[Opening GIVEN RECORDS section]

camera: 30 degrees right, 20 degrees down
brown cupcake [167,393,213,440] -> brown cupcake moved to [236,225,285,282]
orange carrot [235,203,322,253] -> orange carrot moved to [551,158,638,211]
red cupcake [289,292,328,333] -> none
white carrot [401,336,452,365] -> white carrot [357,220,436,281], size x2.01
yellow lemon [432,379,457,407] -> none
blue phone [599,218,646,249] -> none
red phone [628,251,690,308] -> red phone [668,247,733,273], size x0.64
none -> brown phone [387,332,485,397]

[Closing GIVEN RECORDS section]

_TASK OBJECTIVE_
Final part of the records: return the line that contains "blue phone [599,218,646,249] -> none" and every line after it, exactly, with no other lines added.

_ANSWER SPACE_
blue phone [599,218,646,249] -> none
red phone [628,251,690,308] -> red phone [668,247,733,273], size x0.64
none -> brown phone [387,332,485,397]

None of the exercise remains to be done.